*What to work on*:
Your answer should be the lines below from the one with "(488, 473) = (572, 390): orange" to the one with "(624, 331) = (709, 224): blue", both included, given again exactly and with nothing added.

----- Given data

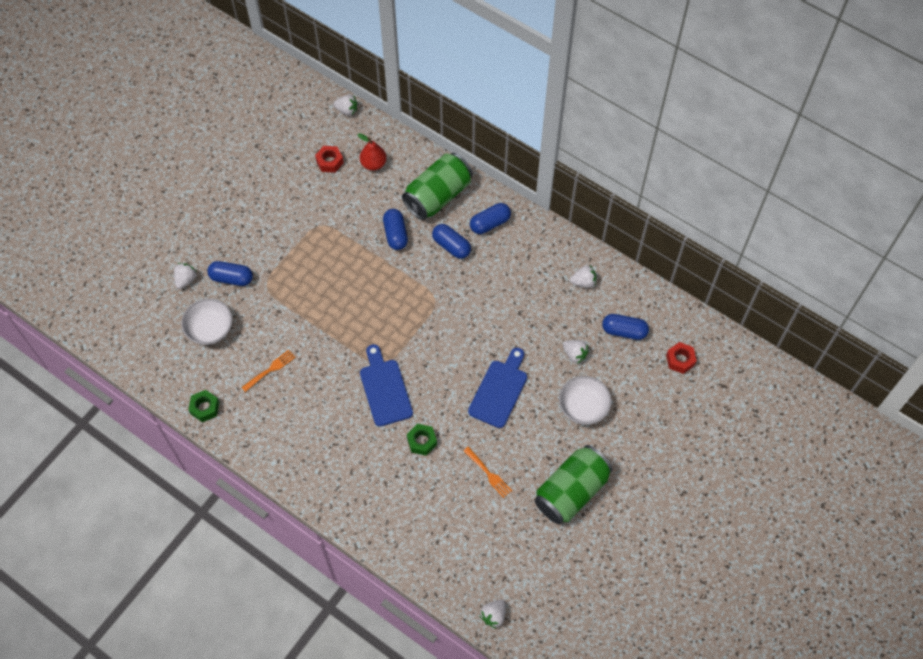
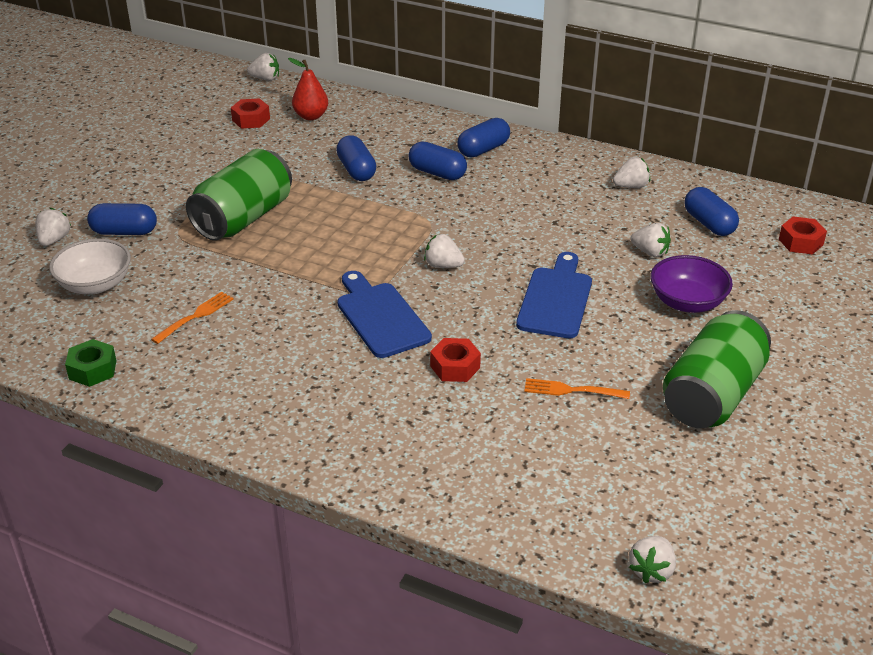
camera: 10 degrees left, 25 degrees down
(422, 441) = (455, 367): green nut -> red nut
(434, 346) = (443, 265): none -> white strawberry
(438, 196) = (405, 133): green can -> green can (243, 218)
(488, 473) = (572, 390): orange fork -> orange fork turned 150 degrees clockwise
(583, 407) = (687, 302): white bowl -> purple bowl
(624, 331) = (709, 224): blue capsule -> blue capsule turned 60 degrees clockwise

----------
----- Given data

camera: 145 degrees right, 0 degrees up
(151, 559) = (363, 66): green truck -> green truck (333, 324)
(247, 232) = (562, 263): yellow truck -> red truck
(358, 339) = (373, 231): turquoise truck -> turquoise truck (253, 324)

----------

*Problem solution*:
(488, 473) = (572, 390): orange fork -> orange fork turned 150 degrees clockwise
(583, 407) = (687, 302): white bowl -> purple bowl
(624, 331) = (709, 224): blue capsule -> blue capsule turned 60 degrees clockwise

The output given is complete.